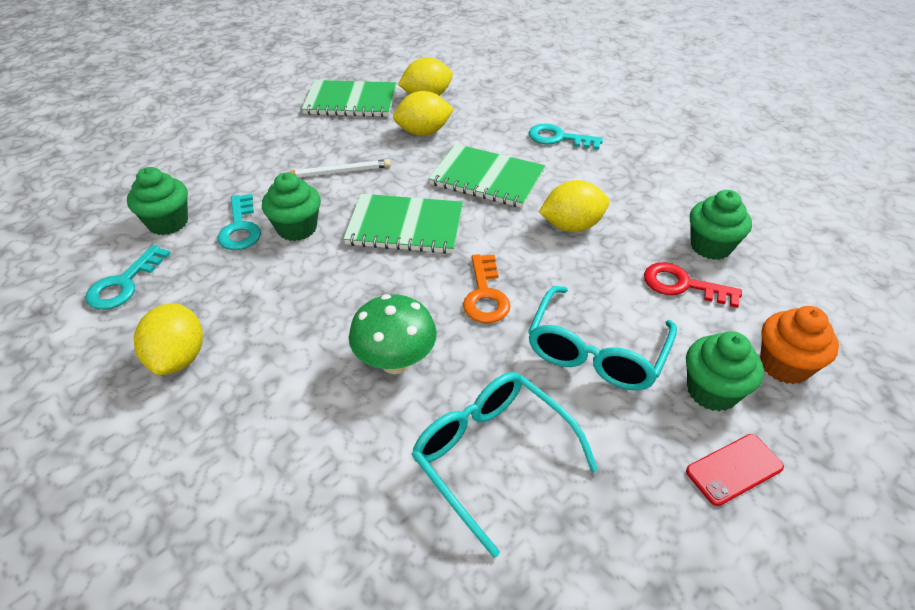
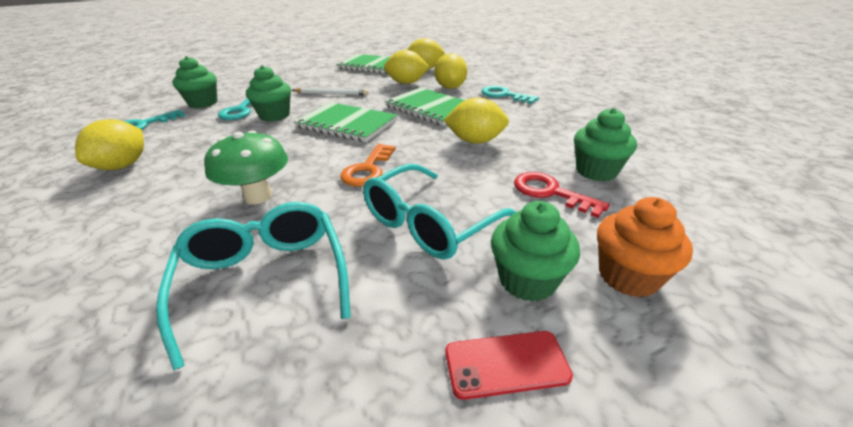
camera: 20 degrees right, 10 degrees down
(485, 133) = (450, 87): none -> yellow lemon

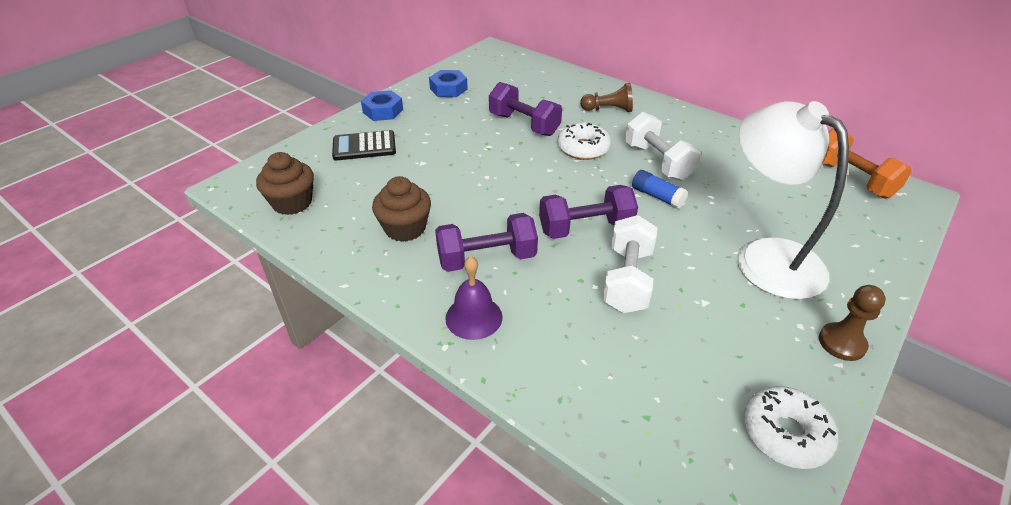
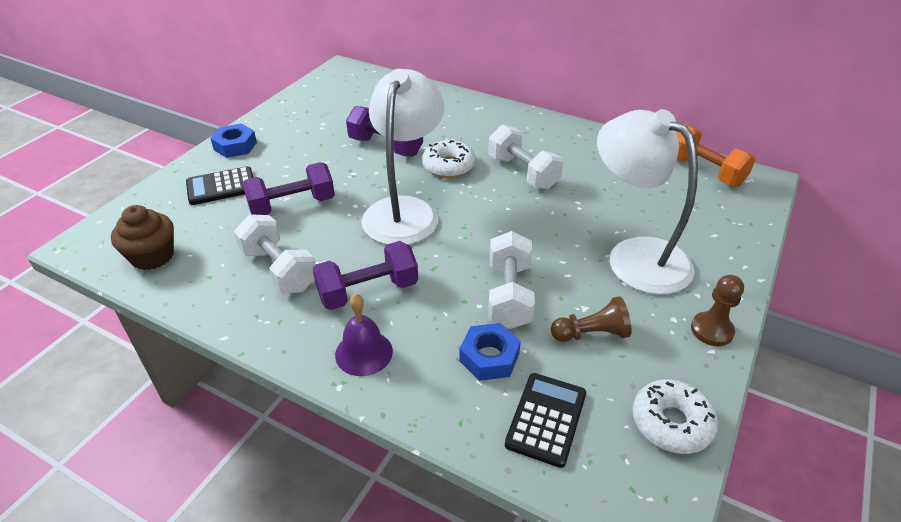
camera: 10 degrees left, 0 degrees up
(405, 228) = (279, 270): brown cupcake -> white dumbbell
(448, 89) = (301, 115): blue nut -> blue nut (489, 357)
(534, 186) = (405, 210): none -> white lamp
(585, 228) = (462, 248): purple dumbbell -> purple dumbbell (292, 205)
(608, 110) = (468, 123): brown pawn -> brown pawn (591, 334)
(649, 409) = (546, 419): none -> black calculator
(657, 196) = (527, 208): blue glue stick -> none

··········

» WORK TO BE COMPLETED: Your reply should consist only of the lines from the one containing "(534, 186) = (405, 210): none -> white lamp" through the last line of the records, each reproduced exactly.

» EXERCISE RESPONSE:
(534, 186) = (405, 210): none -> white lamp
(585, 228) = (462, 248): purple dumbbell -> purple dumbbell (292, 205)
(608, 110) = (468, 123): brown pawn -> brown pawn (591, 334)
(649, 409) = (546, 419): none -> black calculator
(657, 196) = (527, 208): blue glue stick -> none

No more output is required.